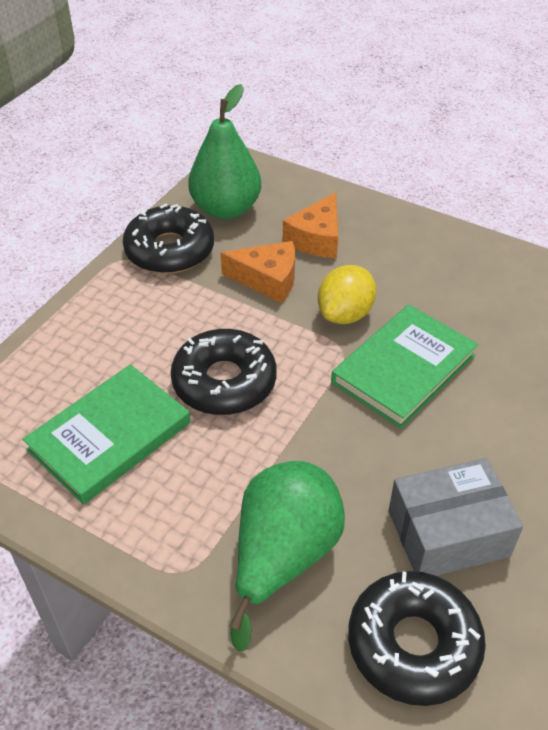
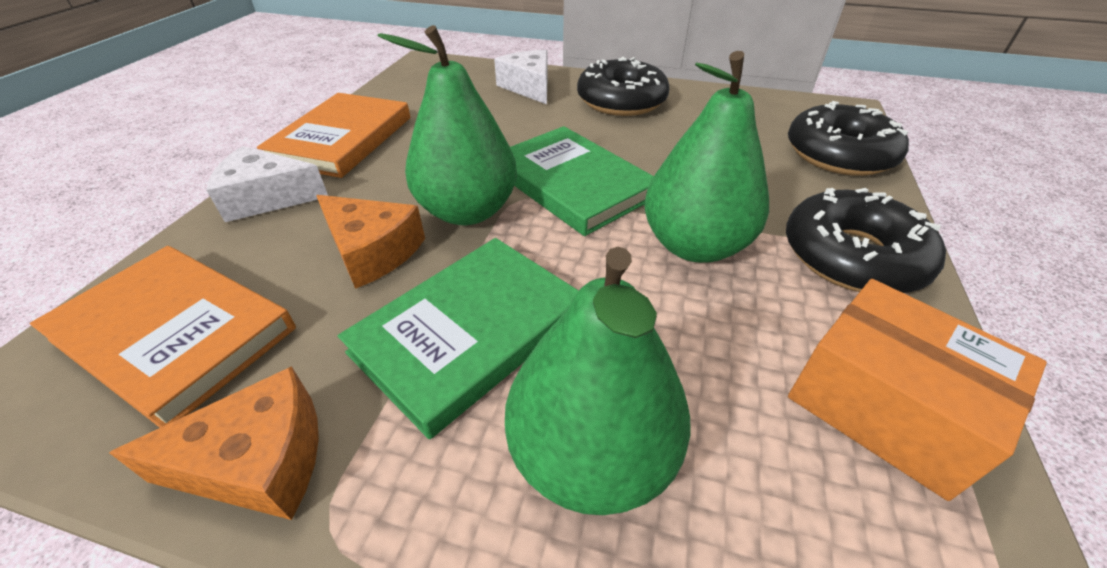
green pear: 2 -> 3
grey box: 1 -> 0
orange book: 0 -> 2
orange box: 0 -> 1
white cheese: 0 -> 2
yellow lemon: 1 -> 0

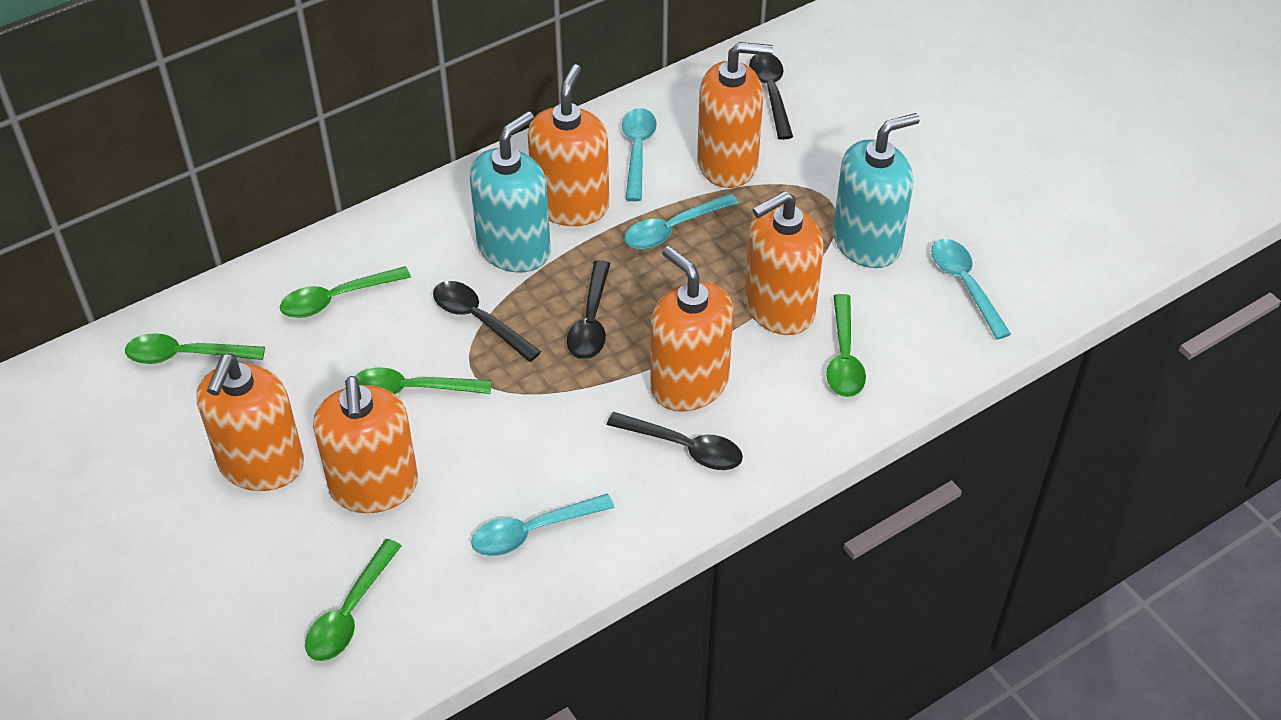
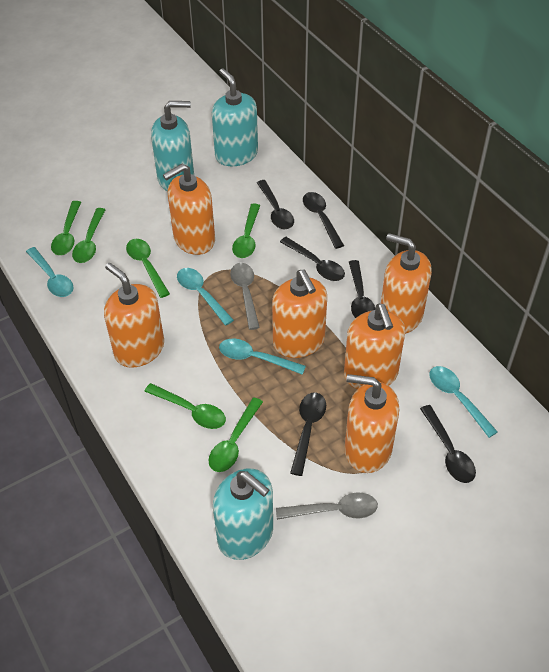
black spoon: 4 -> 6
green spoon: 5 -> 6
grey spoon: 0 -> 2
turquoise soap dispenser: 2 -> 3

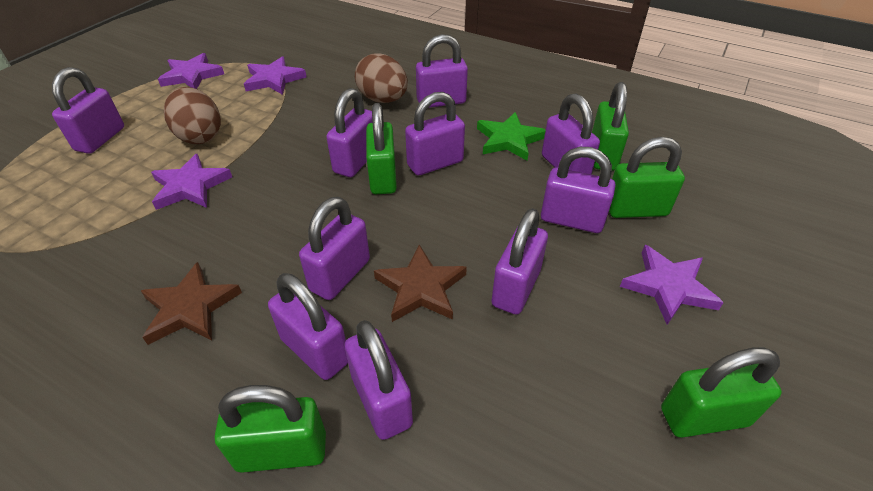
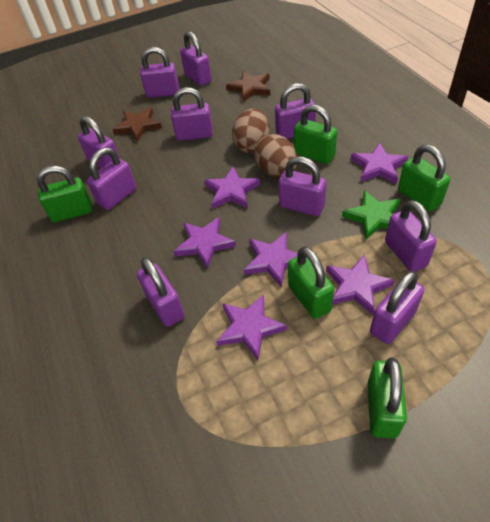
purple star: 4 -> 6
_ _ _ _
TRY IT.
Every entry should come back exactly as written, only without images.

WRITTEN REPLY.
green pear: 2 -> 3
grey box: 1 -> 0
orange book: 0 -> 2
orange box: 0 -> 1
white cheese: 0 -> 2
yellow lemon: 1 -> 0

black spoon: 4 -> 6
green spoon: 5 -> 6
grey spoon: 0 -> 2
turquoise soap dispenser: 2 -> 3

purple star: 4 -> 6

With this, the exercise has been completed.